### Exercise brief
The required result is every line of the records that includes "purple".

### Material supplied

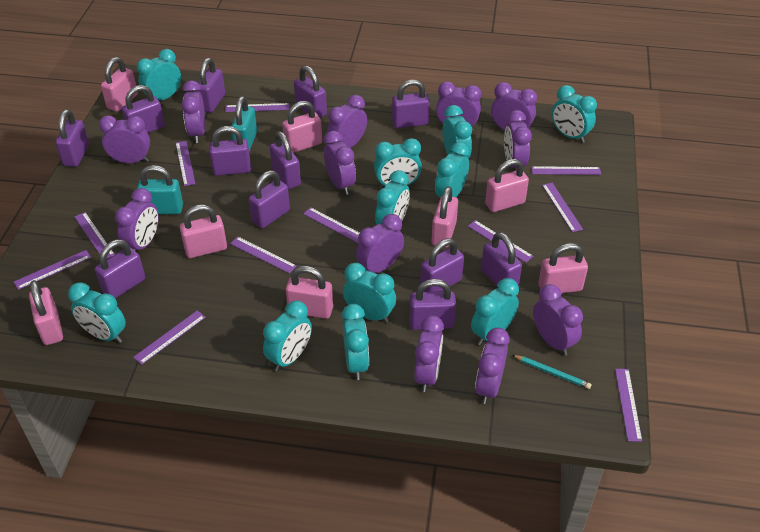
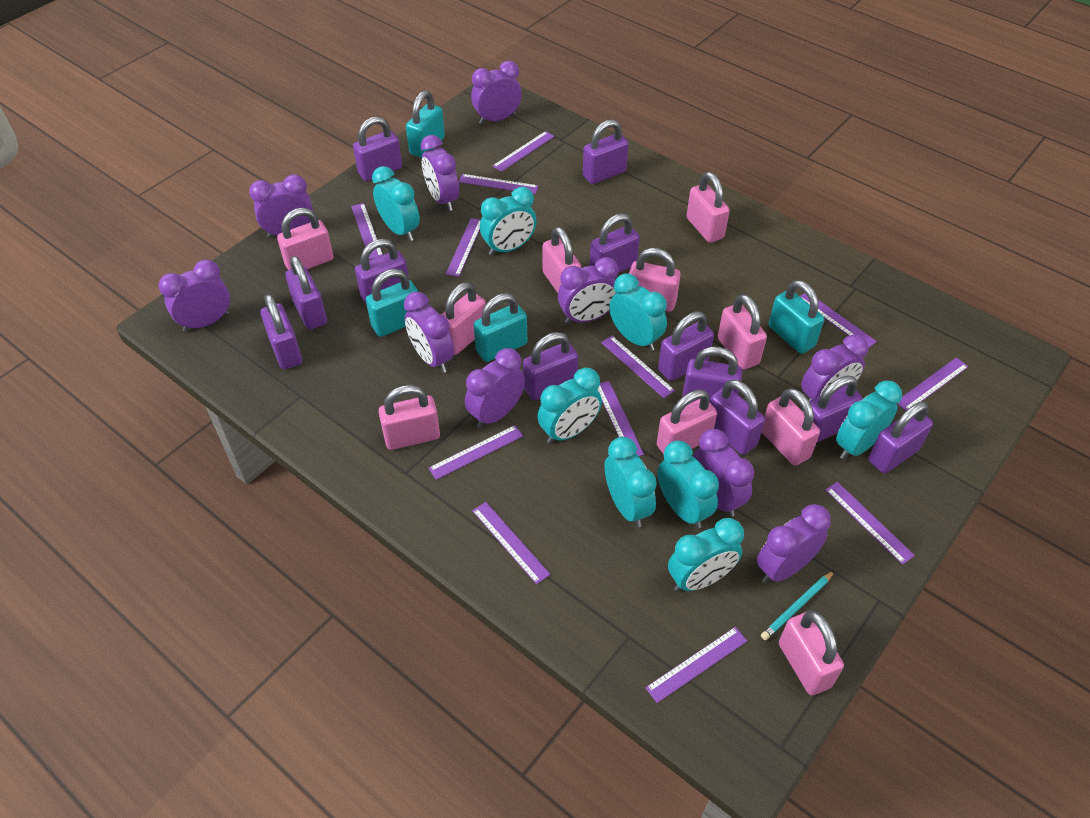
pink padlock: [29,280,63,345] [101,57,138,112] [180,204,227,258] [282,101,322,153] [286,266,333,319] [431,186,458,248] [485,159,529,212] [538,243,588,293] = 8 -> [277,208,334,270] [378,385,440,450] [442,282,486,355] [543,227,582,293] [629,248,681,312] [657,390,717,454] [686,172,730,243] [718,294,767,370] [762,388,820,466] [779,610,844,696] = 10
purple clock: [99,115,150,163] [115,188,159,252] [181,81,205,143] [324,131,356,195] [327,95,367,148] [356,214,404,273] [414,315,444,392] [436,81,481,131] [475,328,510,404] [491,82,537,130] [504,110,532,171] [533,284,583,355] = 12 -> [158,260,230,332] [249,174,313,238] [404,292,454,373] [421,135,459,211] [465,348,525,429] [471,61,522,124] [558,257,618,324] [693,429,754,517] [757,504,831,583] [801,334,868,401] = 10
purple ruler: [14,250,91,290] [74,212,115,258] [133,310,206,365] [176,141,195,186] [225,103,289,112] [230,236,297,274] [303,207,359,243] [468,220,533,263] [531,166,601,175] [542,183,583,232] [615,369,642,442] = 11 -> [351,203,383,259] [428,425,523,480] [446,218,481,277] [459,174,538,194] [472,502,550,584] [492,131,554,172] [598,381,644,456] [601,336,675,398] [645,627,747,703] [800,293,877,348] [825,482,915,565] [897,358,969,411] = 12
turquoise clock: [68,282,126,343] [137,49,181,100] [263,300,312,371] [342,304,369,380] [343,263,396,323] [374,138,422,189] [375,170,410,225] [435,142,469,197] [442,105,472,159] [471,278,519,345] [552,85,597,143] = 11 -> [372,166,420,241] [480,187,536,256] [537,368,602,444] [605,437,657,528] [609,273,667,351] [657,441,719,529] [668,518,744,592] [836,381,902,460] = 8
turquoise padlock: [137,165,183,214] [231,96,257,151] = 2 -> [366,269,418,337] [406,91,445,158] [474,293,527,362] [769,280,824,354] = 4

### Task answer
purple clock: [99,115,150,163] [115,188,159,252] [181,81,205,143] [324,131,356,195] [327,95,367,148] [356,214,404,273] [414,315,444,392] [436,81,481,131] [475,328,510,404] [491,82,537,130] [504,110,532,171] [533,284,583,355] = 12 -> [158,260,230,332] [249,174,313,238] [404,292,454,373] [421,135,459,211] [465,348,525,429] [471,61,522,124] [558,257,618,324] [693,429,754,517] [757,504,831,583] [801,334,868,401] = 10
purple ruler: [14,250,91,290] [74,212,115,258] [133,310,206,365] [176,141,195,186] [225,103,289,112] [230,236,297,274] [303,207,359,243] [468,220,533,263] [531,166,601,175] [542,183,583,232] [615,369,642,442] = 11 -> [351,203,383,259] [428,425,523,480] [446,218,481,277] [459,174,538,194] [472,502,550,584] [492,131,554,172] [598,381,644,456] [601,336,675,398] [645,627,747,703] [800,293,877,348] [825,482,915,565] [897,358,969,411] = 12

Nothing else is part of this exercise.